◆ **Task objective**: All lines from the line containing "LINE1 pin GND: 3V3 -> GND" up to and including the last line of the listing below should be echoed exactly; no other lines belong in the response.

◆ **Data for review**:
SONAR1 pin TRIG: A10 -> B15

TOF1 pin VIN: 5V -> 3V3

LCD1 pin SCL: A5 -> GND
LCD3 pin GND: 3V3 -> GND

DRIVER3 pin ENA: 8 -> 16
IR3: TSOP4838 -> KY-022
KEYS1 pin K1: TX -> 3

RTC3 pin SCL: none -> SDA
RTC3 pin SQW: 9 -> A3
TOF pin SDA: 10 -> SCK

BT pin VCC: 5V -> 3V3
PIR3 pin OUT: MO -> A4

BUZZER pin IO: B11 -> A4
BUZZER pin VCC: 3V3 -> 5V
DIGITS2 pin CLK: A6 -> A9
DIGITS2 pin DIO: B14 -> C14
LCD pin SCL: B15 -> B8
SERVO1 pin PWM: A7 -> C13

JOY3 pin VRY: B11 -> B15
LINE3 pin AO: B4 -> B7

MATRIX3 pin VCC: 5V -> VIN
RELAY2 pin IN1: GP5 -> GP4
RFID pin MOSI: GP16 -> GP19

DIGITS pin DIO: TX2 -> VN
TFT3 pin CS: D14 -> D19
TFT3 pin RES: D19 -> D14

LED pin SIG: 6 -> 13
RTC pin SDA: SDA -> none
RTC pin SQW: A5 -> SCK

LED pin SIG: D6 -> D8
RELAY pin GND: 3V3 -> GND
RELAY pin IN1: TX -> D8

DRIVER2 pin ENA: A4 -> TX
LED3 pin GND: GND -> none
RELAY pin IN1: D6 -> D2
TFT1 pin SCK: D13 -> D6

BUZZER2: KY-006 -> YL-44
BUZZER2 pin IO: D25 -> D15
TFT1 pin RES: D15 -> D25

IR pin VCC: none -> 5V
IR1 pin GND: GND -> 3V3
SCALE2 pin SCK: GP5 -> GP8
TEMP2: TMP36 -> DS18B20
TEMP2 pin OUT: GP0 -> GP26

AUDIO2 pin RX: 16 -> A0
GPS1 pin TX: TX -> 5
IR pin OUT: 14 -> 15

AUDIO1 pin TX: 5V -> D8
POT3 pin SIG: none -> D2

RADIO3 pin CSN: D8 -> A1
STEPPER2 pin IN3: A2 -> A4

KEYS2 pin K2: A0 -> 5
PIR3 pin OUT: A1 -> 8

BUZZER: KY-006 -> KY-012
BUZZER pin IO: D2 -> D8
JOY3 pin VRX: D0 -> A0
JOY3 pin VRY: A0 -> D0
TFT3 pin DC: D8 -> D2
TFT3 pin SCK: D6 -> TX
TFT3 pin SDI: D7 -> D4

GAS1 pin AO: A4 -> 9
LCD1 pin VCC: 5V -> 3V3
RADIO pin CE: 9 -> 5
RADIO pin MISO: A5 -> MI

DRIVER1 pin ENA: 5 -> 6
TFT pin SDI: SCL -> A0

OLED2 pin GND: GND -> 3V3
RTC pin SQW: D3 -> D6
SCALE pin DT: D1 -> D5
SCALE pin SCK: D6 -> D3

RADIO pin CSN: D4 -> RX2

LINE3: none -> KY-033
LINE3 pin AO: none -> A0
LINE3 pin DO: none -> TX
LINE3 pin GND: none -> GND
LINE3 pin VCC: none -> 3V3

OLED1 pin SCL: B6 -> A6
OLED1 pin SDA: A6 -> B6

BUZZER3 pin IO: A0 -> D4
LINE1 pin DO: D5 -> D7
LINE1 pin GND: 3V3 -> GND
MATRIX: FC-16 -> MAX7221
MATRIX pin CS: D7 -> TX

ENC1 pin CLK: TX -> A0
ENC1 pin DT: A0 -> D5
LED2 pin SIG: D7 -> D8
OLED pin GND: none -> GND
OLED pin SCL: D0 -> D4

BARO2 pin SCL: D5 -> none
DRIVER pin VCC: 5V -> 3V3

◆ **Your solution**:
LINE1 pin GND: 3V3 -> GND
MATRIX: FC-16 -> MAX7221
MATRIX pin CS: D7 -> TX

ENC1 pin CLK: TX -> A0
ENC1 pin DT: A0 -> D5
LED2 pin SIG: D7 -> D8
OLED pin GND: none -> GND
OLED pin SCL: D0 -> D4

BARO2 pin SCL: D5 -> none
DRIVER pin VCC: 5V -> 3V3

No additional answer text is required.